### About this exercise
Each line from the one holding "U20: NAND 74HC132" to the last line below must be written out exactly, with no other output.

Records from a dataset:
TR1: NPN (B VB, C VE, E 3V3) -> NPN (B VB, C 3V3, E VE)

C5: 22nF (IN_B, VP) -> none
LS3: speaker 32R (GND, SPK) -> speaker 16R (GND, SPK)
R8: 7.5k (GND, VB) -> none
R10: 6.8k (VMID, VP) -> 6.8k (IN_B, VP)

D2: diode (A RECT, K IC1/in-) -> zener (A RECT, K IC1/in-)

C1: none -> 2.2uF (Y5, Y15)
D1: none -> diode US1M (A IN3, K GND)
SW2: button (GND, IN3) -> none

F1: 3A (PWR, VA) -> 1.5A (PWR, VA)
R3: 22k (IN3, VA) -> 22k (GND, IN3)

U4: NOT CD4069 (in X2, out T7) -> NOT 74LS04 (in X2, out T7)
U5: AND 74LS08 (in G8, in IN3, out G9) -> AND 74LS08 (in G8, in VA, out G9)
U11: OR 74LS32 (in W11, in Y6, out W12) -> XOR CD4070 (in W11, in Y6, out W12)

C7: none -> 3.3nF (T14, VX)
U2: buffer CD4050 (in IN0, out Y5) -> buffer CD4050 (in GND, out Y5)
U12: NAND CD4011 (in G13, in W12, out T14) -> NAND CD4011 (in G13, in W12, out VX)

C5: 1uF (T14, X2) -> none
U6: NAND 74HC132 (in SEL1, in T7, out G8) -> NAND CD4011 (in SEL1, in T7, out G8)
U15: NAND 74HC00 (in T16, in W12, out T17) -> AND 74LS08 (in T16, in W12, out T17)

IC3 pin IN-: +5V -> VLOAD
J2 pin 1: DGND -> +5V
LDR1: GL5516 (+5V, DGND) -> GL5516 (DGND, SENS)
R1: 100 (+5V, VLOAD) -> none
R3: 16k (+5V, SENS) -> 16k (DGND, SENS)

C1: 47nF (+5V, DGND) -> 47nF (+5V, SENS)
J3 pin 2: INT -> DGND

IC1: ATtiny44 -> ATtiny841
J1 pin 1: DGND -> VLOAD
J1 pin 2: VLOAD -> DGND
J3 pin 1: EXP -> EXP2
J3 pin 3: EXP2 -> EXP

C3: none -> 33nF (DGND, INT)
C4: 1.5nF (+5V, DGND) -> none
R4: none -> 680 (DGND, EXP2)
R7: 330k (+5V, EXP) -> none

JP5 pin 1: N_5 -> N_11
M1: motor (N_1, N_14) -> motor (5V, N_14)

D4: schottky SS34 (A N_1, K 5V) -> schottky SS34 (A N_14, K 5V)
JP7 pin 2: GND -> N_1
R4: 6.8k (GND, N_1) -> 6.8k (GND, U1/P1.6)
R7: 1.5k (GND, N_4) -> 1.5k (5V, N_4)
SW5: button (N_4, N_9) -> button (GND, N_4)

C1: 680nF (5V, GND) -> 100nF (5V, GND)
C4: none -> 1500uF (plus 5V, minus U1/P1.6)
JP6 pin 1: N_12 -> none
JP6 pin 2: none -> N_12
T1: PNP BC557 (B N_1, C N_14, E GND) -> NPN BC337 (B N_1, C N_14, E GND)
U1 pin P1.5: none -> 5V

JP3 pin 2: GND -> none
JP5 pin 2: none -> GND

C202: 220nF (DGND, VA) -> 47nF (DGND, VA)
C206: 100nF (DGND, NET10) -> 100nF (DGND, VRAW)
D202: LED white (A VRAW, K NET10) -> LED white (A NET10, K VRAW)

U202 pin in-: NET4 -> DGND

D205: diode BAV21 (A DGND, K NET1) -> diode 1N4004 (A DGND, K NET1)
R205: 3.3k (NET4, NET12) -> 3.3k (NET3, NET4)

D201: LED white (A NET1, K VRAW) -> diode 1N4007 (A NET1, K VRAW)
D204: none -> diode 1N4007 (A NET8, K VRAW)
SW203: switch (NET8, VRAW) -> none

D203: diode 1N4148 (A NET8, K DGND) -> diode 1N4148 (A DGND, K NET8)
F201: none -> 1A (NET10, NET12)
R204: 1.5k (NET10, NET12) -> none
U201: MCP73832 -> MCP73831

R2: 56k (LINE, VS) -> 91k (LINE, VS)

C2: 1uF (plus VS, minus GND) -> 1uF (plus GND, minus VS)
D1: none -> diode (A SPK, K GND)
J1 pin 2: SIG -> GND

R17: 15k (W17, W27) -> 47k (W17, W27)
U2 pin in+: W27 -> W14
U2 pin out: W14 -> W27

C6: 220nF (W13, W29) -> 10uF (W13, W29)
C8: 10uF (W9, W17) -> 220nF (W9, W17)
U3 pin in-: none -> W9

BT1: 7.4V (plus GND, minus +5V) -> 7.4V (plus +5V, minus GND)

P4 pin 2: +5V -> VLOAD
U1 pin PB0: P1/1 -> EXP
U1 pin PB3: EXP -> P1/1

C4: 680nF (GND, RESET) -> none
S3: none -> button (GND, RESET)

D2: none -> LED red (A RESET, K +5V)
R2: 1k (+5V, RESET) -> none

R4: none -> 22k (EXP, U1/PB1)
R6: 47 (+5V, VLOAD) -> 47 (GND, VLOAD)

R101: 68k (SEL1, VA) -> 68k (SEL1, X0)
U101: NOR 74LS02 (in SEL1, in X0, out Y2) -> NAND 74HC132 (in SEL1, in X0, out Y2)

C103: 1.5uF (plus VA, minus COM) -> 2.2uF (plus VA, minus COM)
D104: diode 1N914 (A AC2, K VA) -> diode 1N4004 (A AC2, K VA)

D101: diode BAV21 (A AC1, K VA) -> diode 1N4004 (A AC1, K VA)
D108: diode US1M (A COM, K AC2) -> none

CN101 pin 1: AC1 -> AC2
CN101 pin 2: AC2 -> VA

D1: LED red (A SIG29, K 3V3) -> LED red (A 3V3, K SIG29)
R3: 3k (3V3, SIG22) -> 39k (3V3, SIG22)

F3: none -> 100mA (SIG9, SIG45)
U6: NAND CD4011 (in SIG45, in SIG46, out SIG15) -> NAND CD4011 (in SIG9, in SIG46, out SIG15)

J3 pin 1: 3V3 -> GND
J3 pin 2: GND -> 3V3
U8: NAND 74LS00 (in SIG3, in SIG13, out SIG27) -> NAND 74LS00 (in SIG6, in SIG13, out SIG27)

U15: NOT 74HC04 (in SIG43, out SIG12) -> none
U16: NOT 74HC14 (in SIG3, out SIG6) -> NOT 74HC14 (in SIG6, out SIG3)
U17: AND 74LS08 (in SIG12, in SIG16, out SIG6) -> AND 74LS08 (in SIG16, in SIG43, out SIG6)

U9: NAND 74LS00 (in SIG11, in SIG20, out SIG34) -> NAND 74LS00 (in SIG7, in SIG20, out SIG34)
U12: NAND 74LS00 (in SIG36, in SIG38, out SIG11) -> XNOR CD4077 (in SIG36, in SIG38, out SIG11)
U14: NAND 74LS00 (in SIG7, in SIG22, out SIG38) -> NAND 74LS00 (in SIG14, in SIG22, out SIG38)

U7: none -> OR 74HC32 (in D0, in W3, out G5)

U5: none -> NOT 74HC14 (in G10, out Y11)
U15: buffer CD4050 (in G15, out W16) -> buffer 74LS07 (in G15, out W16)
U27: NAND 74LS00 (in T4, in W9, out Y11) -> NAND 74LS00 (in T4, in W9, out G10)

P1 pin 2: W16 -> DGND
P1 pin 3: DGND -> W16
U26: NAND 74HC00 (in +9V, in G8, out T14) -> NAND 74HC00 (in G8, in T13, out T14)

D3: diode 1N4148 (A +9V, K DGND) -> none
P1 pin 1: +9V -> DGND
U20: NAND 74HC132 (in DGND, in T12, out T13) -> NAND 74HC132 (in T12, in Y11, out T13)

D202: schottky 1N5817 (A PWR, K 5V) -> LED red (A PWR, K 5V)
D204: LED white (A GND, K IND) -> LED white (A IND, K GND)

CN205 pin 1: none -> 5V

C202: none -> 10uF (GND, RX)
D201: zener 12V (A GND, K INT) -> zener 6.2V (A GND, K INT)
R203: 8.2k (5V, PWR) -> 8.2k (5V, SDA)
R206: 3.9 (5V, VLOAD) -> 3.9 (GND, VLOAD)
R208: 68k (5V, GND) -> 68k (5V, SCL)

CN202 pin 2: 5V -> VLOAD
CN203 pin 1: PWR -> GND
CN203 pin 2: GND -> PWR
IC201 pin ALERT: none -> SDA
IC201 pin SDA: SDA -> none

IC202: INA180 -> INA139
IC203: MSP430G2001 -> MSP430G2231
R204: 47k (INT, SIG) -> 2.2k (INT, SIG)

### Output of the task
U20: NAND 74HC132 (in DGND, in T12, out T13) -> NAND 74HC132 (in T12, in Y11, out T13)

D202: schottky 1N5817 (A PWR, K 5V) -> LED red (A PWR, K 5V)
D204: LED white (A GND, K IND) -> LED white (A IND, K GND)

CN205 pin 1: none -> 5V

C202: none -> 10uF (GND, RX)
D201: zener 12V (A GND, K INT) -> zener 6.2V (A GND, K INT)
R203: 8.2k (5V, PWR) -> 8.2k (5V, SDA)
R206: 3.9 (5V, VLOAD) -> 3.9 (GND, VLOAD)
R208: 68k (5V, GND) -> 68k (5V, SCL)

CN202 pin 2: 5V -> VLOAD
CN203 pin 1: PWR -> GND
CN203 pin 2: GND -> PWR
IC201 pin ALERT: none -> SDA
IC201 pin SDA: SDA -> none

IC202: INA180 -> INA139
IC203: MSP430G2001 -> MSP430G2231
R204: 47k (INT, SIG) -> 2.2k (INT, SIG)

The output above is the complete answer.